■ Task item
All lines from the one containing "none -> purple cone J10 level 2" through the end of the entries below should appear in the answer exactly, with no others.

■ Provided data
==*==

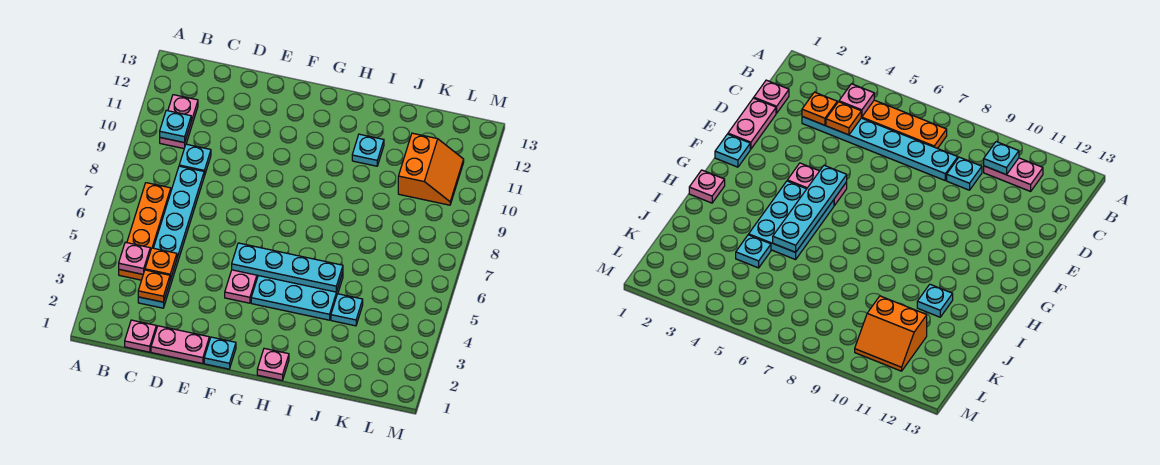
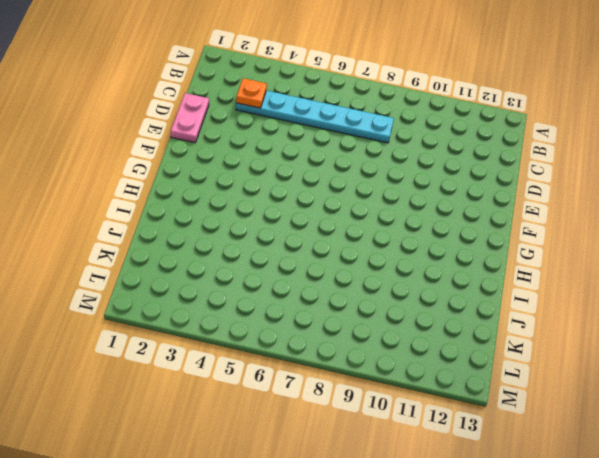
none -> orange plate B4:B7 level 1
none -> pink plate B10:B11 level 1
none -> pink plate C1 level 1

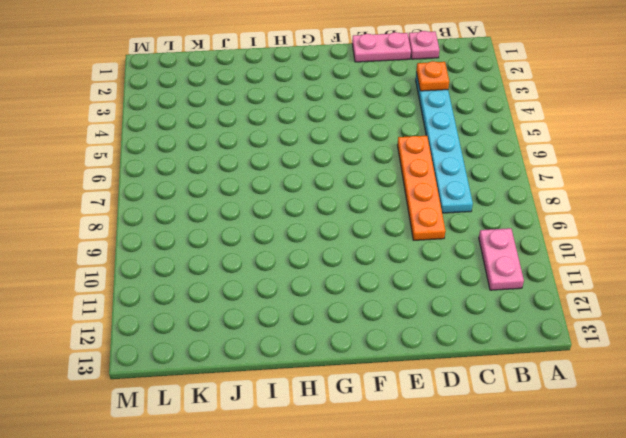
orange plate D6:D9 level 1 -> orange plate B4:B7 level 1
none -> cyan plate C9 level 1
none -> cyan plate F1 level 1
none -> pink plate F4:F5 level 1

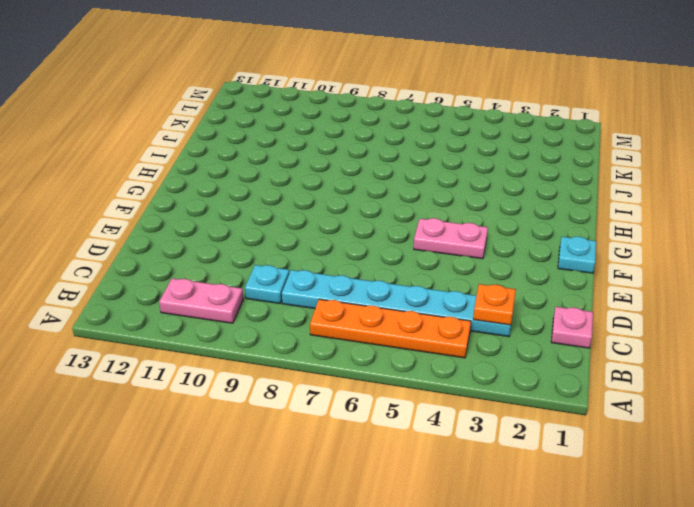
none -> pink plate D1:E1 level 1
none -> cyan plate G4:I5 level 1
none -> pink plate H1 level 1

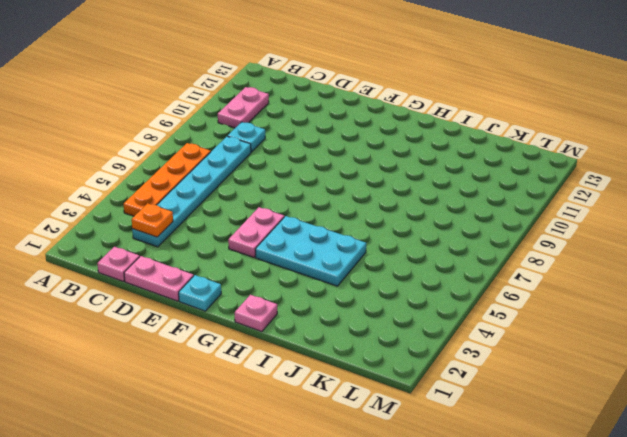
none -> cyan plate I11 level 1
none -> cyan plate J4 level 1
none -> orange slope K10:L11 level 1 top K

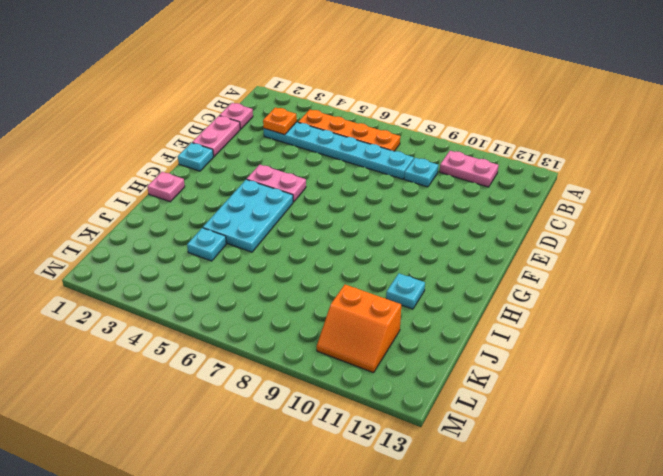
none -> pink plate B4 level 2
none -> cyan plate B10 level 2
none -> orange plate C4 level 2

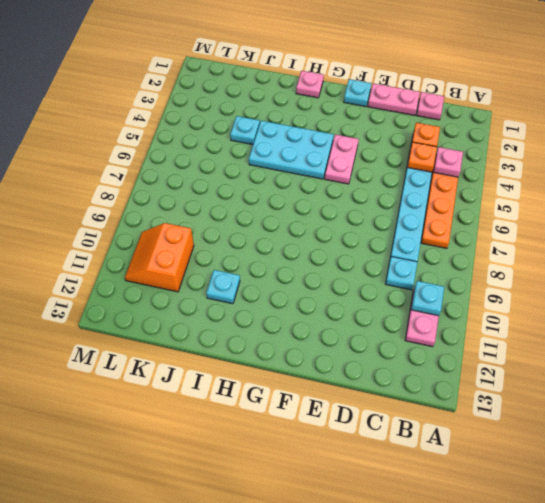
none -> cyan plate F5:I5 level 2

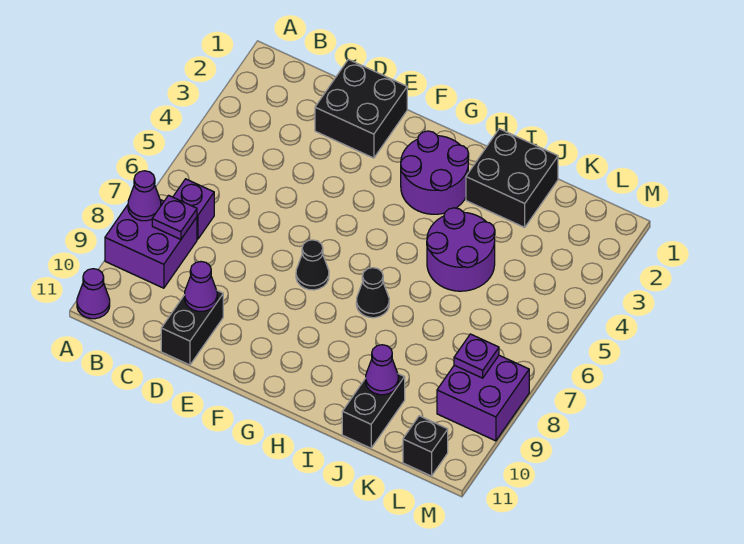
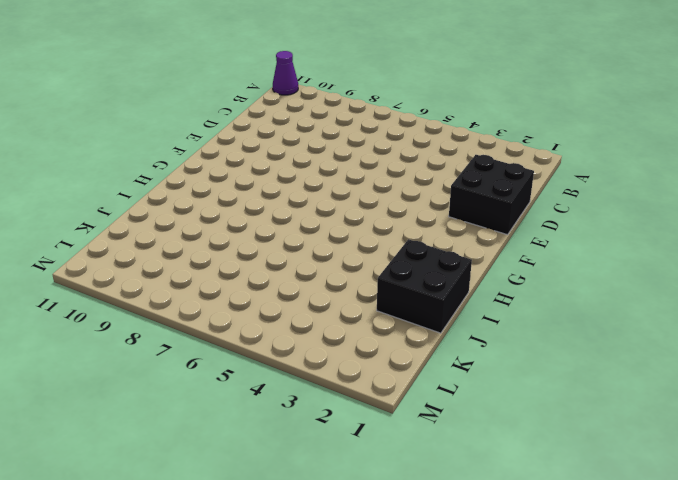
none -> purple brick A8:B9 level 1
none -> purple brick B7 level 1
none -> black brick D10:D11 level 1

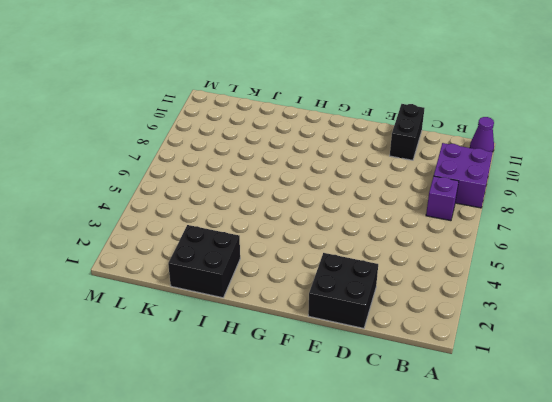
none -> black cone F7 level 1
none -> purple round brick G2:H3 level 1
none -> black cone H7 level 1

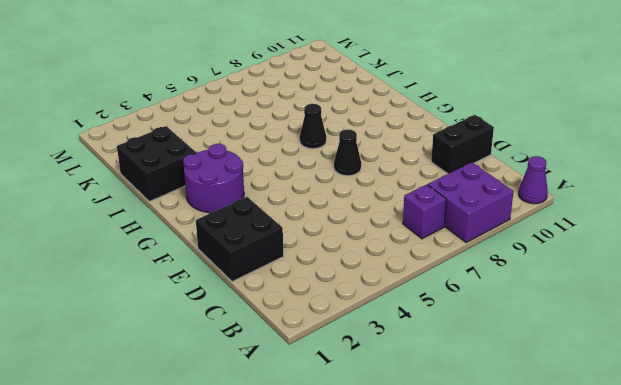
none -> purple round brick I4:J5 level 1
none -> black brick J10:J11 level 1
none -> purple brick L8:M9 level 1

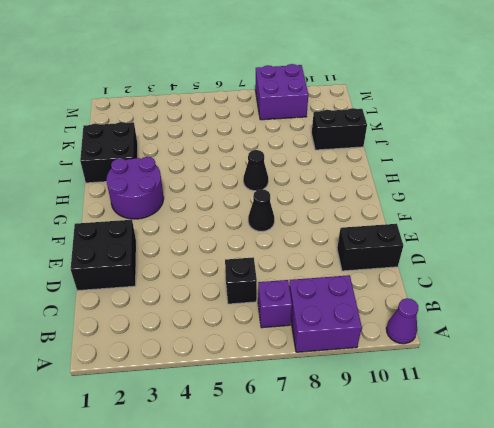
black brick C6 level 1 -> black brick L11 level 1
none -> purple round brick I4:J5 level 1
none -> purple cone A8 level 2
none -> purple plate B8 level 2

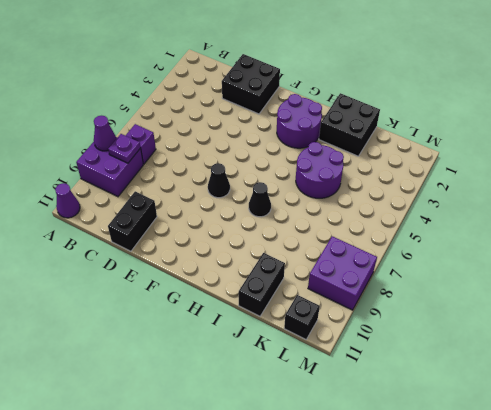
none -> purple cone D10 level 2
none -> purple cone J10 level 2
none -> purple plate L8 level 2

==*==

■ Response below
none -> purple cone J10 level 2
none -> purple plate L8 level 2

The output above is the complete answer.